PROVIDED MATERIAL -
━━━
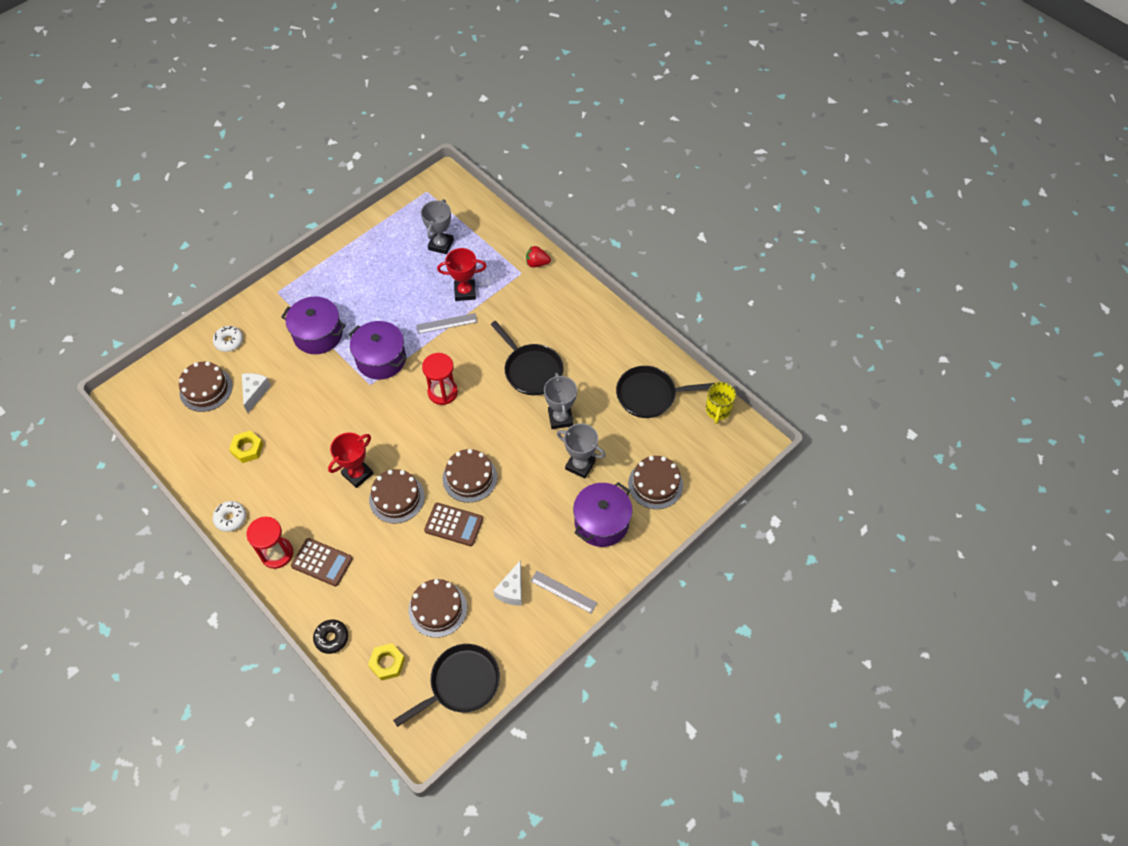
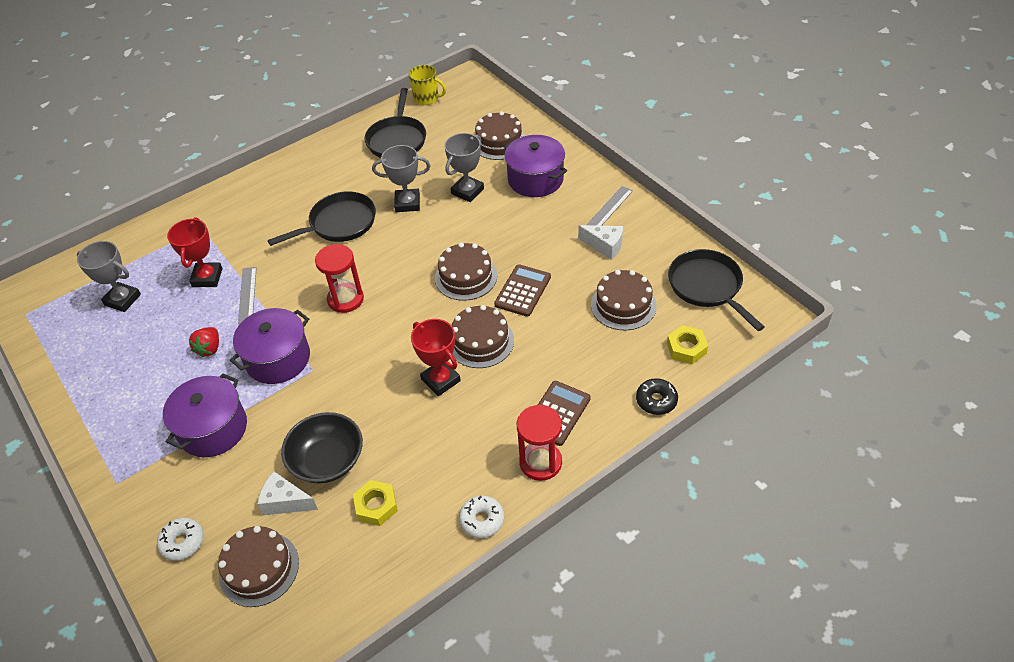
camera: 80 degrees left, 10 degrees down
(287, 411) = (327, 460): none -> black bowl
(537, 263) = (193, 214): red strawberry -> red strawberry (209, 348)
━━━
TASK TO CARRY OUT - Write out the data again word for word, minus any images.

TASK RESULT -
camera: 80 degrees left, 10 degrees down
(287, 411) = (327, 460): none -> black bowl
(537, 263) = (193, 214): red strawberry -> red strawberry (209, 348)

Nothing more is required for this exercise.